(Collected data)
--

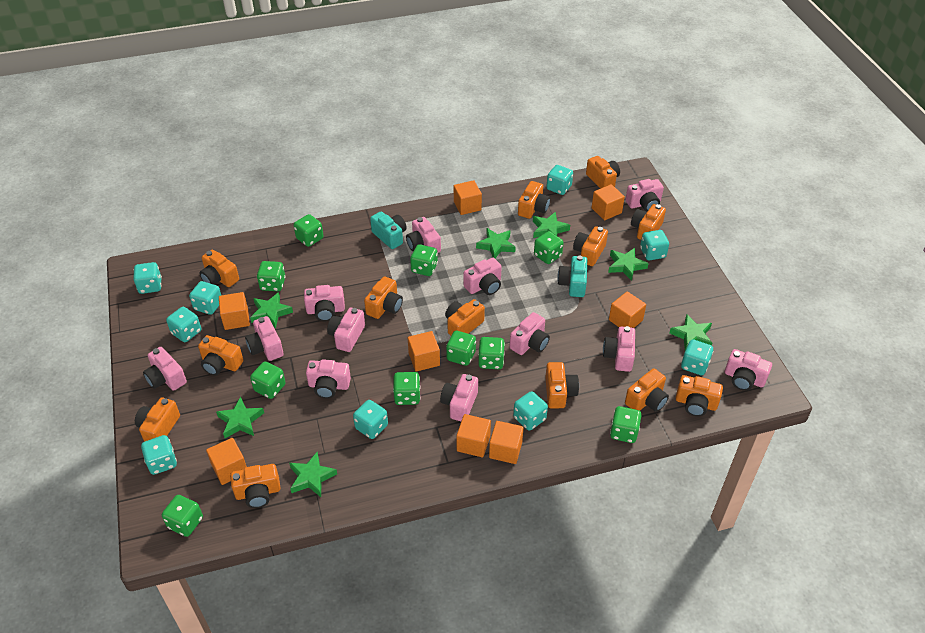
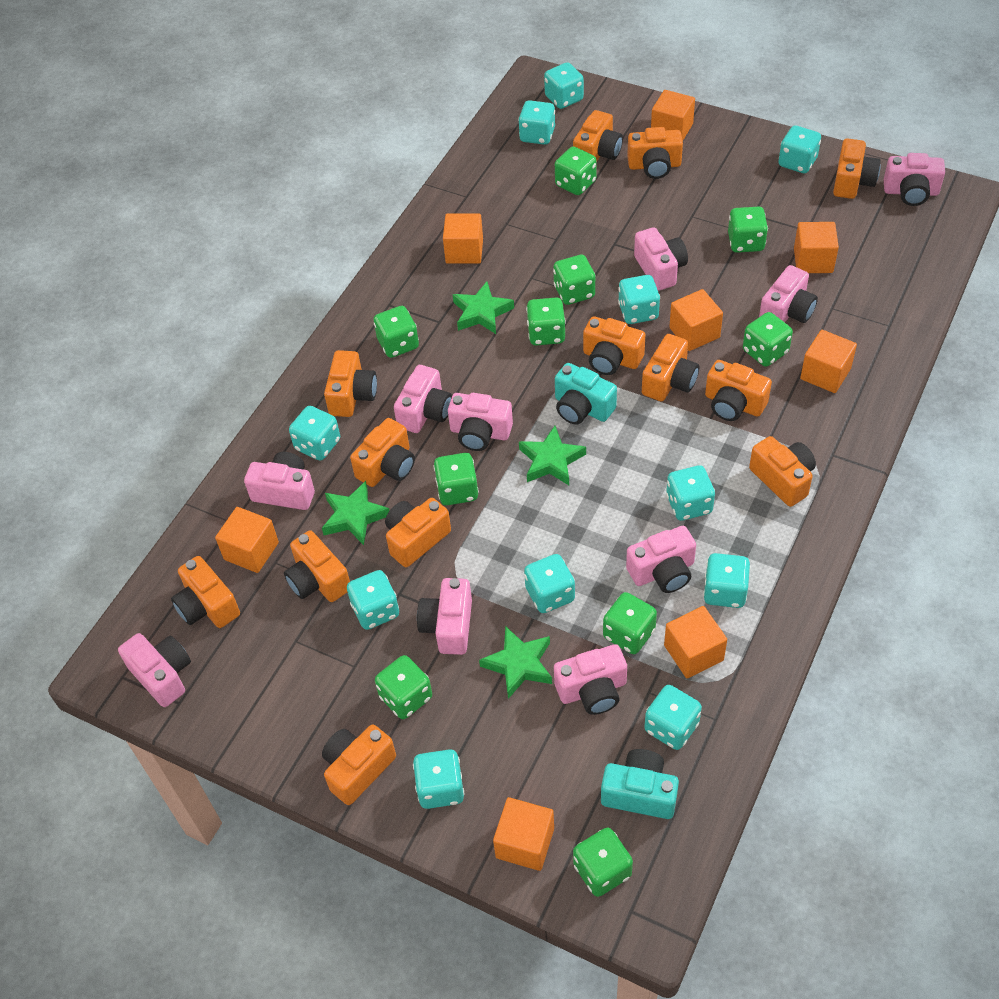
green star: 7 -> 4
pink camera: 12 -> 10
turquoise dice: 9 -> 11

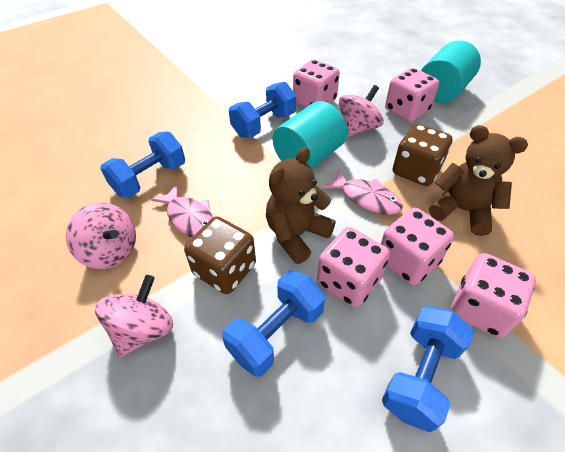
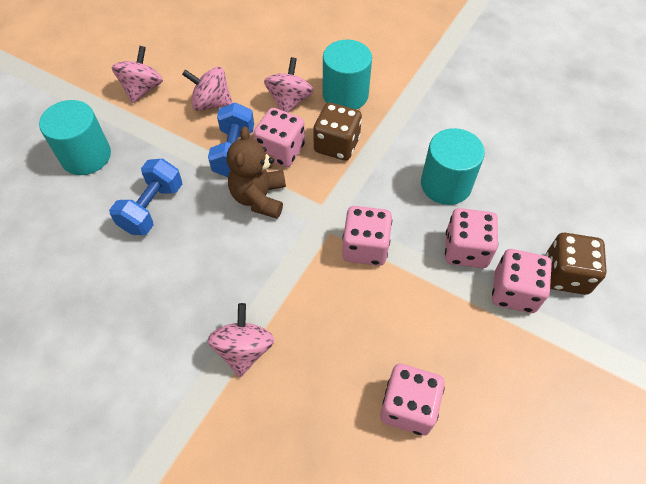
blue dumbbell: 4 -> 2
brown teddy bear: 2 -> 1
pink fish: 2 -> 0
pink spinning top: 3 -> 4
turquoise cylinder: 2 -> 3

--

# Your goal
Report each line above containing the string "pink".

# Written response
pink camera: 12 -> 10
pink fish: 2 -> 0
pink spinning top: 3 -> 4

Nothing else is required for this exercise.